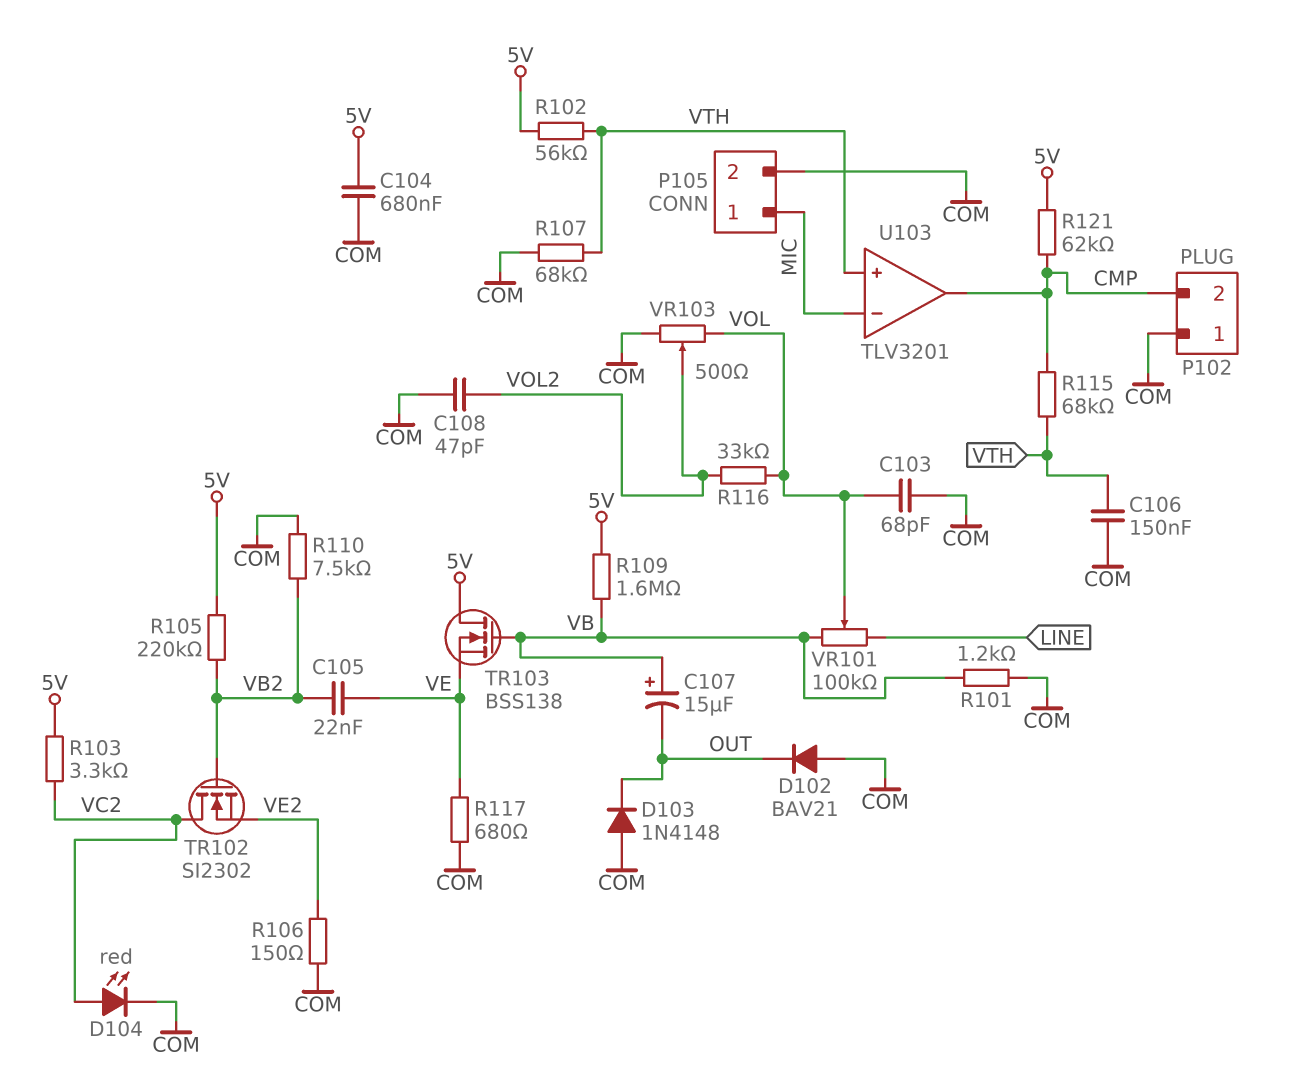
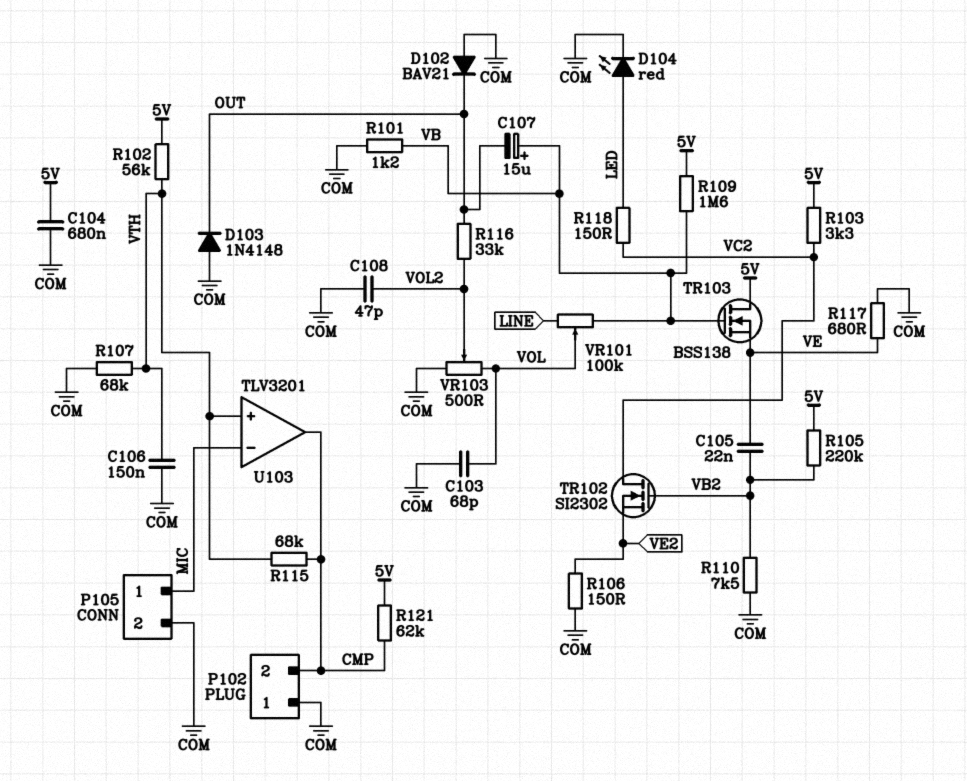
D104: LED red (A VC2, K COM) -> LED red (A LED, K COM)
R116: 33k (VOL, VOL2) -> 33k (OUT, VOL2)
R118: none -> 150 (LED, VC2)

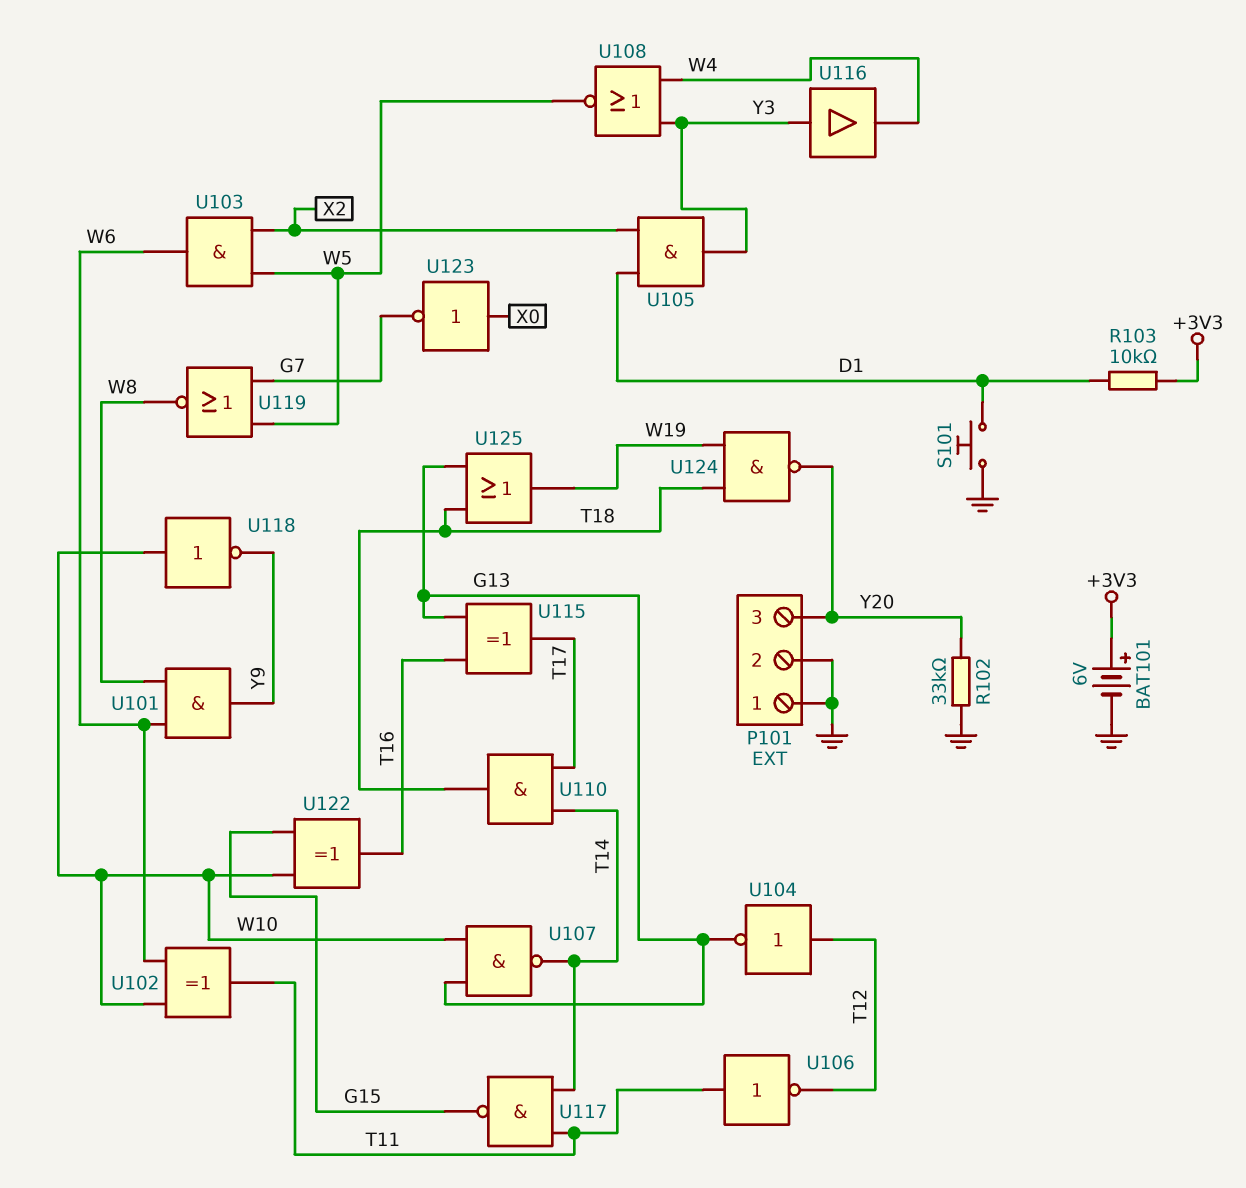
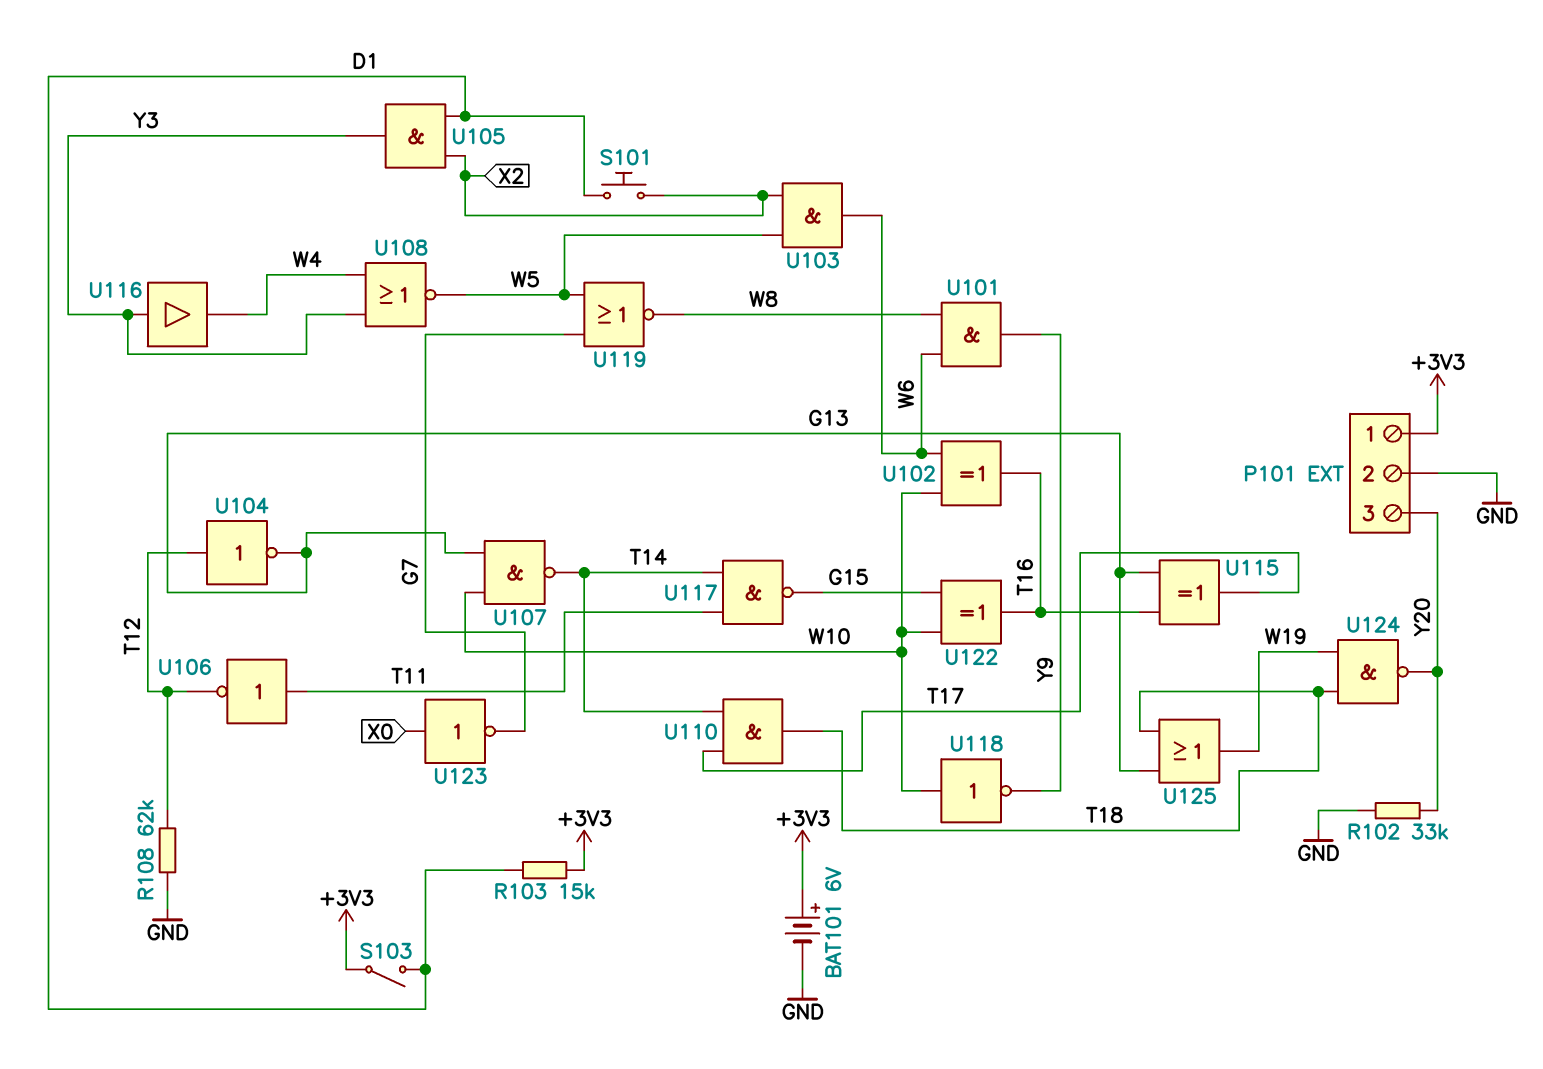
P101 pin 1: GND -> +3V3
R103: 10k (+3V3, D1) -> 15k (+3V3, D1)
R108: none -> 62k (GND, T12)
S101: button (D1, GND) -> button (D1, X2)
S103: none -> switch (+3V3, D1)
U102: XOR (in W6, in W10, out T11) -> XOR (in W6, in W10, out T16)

■ ■ ■ ■ ■ ■ ■

WORK ORDER: Exactly the lines from the one containing "R103: 10k (+3V3, D1) -> 15k (+3V3, D1)" through the end of the records should be reproduced, and no others.

RESPONSE BOX:
R103: 10k (+3V3, D1) -> 15k (+3V3, D1)
R108: none -> 62k (GND, T12)
S101: button (D1, GND) -> button (D1, X2)
S103: none -> switch (+3V3, D1)
U102: XOR (in W6, in W10, out T11) -> XOR (in W6, in W10, out T16)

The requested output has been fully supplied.